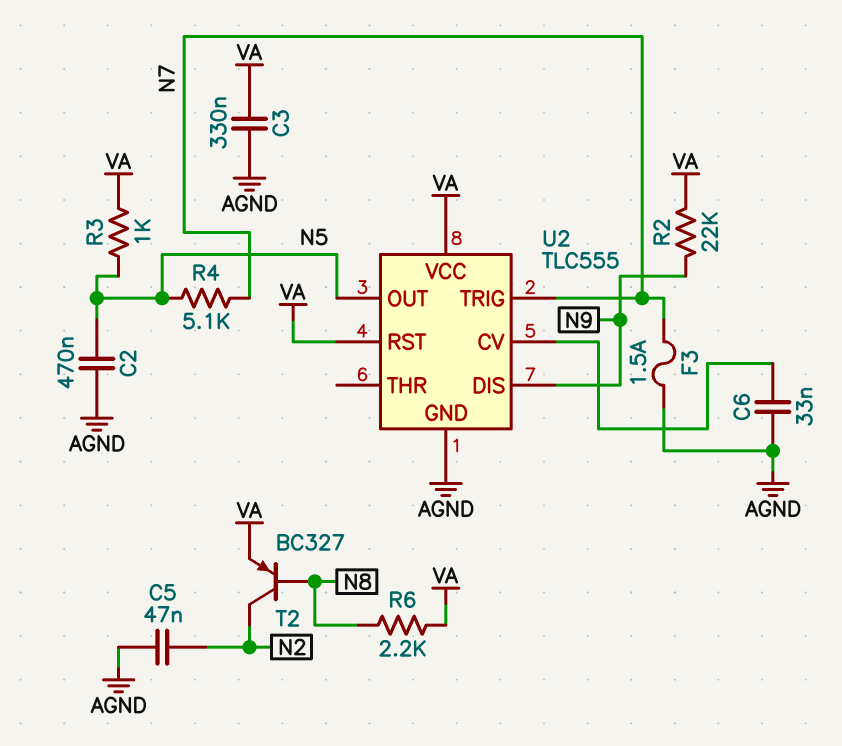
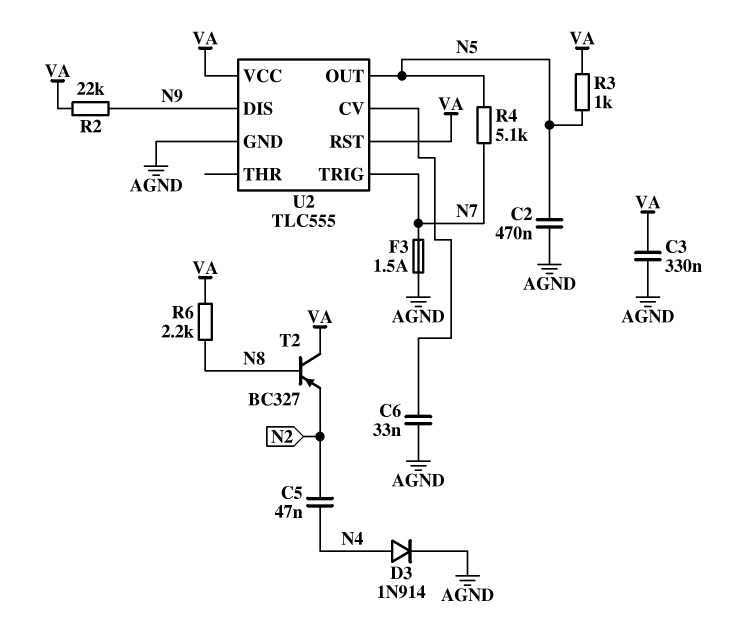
C5: 47nF (AGND, N2) -> 47nF (N2, N4)
D3: none -> diode 1N914 (A N4, K AGND)
T2: PNP BC327 (B N8, C N2, E VA) -> PNP BC327 (B N8, C VA, E N2)

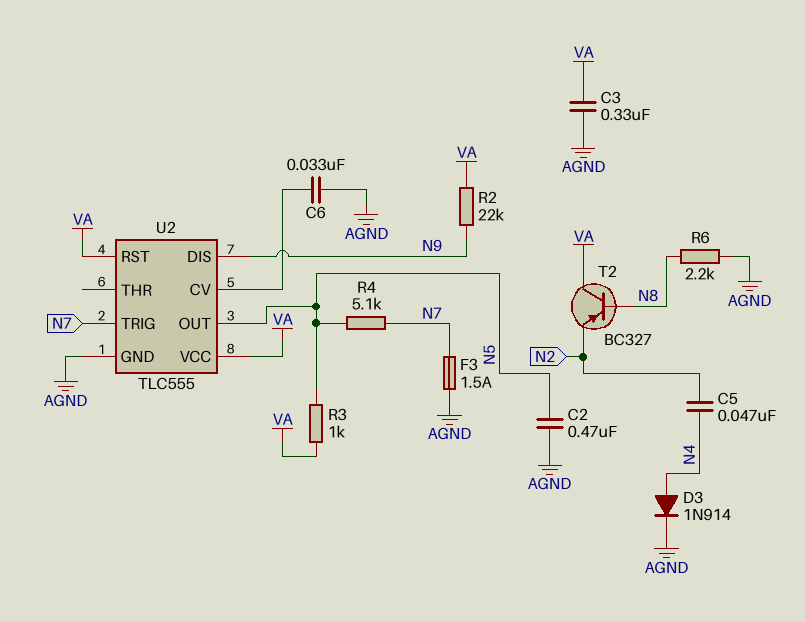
R6: 2.2k (N8, VA) -> 2.2k (AGND, N8)

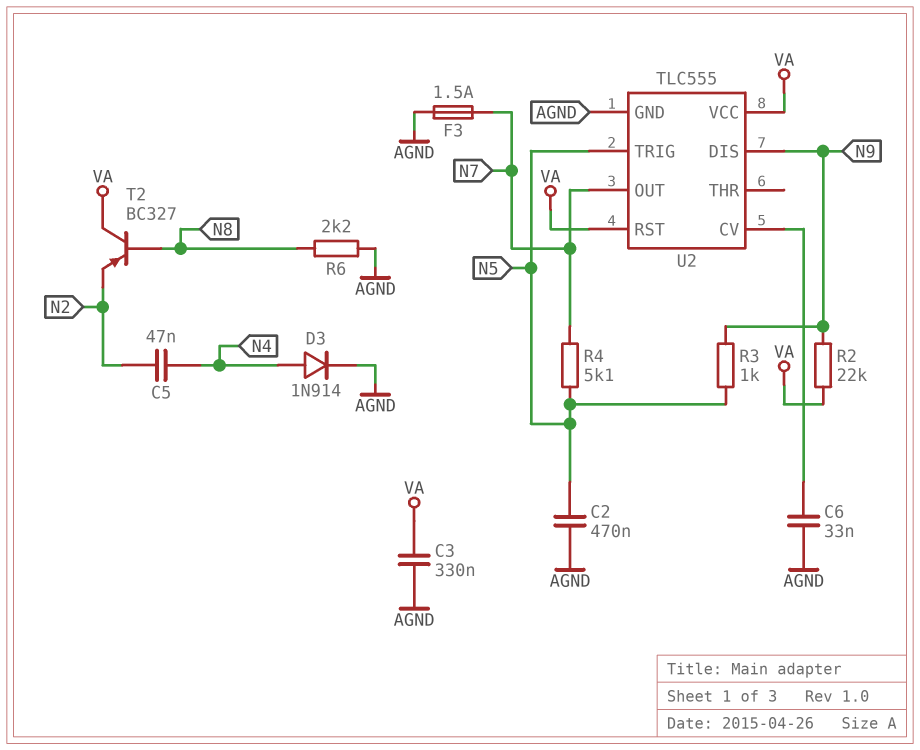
R3: 1k (N5, VA) -> 1k (N5, N9)
U2 pin OUT: N5 -> N7
U2 pin TRIG: N7 -> N5

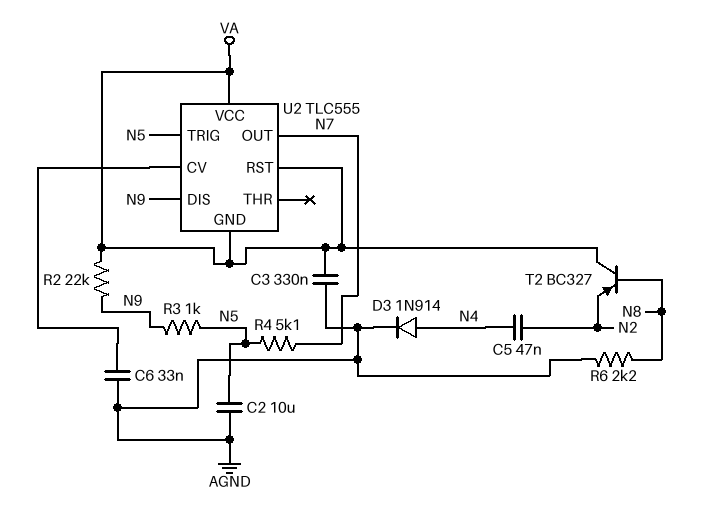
C2: 470nF (AGND, N5) -> 10uF (AGND, N5)
F3: 1.5A (AGND, N7) -> none
U2 pin GND: AGND -> VA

■ What the exercise asks:
Print the data exactly as written, dropping any images it holds.

■ Exercise result:
C5: 47nF (AGND, N2) -> 47nF (N2, N4)
D3: none -> diode 1N914 (A N4, K AGND)
T2: PNP BC327 (B N8, C N2, E VA) -> PNP BC327 (B N8, C VA, E N2)

R6: 2.2k (N8, VA) -> 2.2k (AGND, N8)

R3: 1k (N5, VA) -> 1k (N5, N9)
U2 pin OUT: N5 -> N7
U2 pin TRIG: N7 -> N5

C2: 470nF (AGND, N5) -> 10uF (AGND, N5)
F3: 1.5A (AGND, N7) -> none
U2 pin GND: AGND -> VA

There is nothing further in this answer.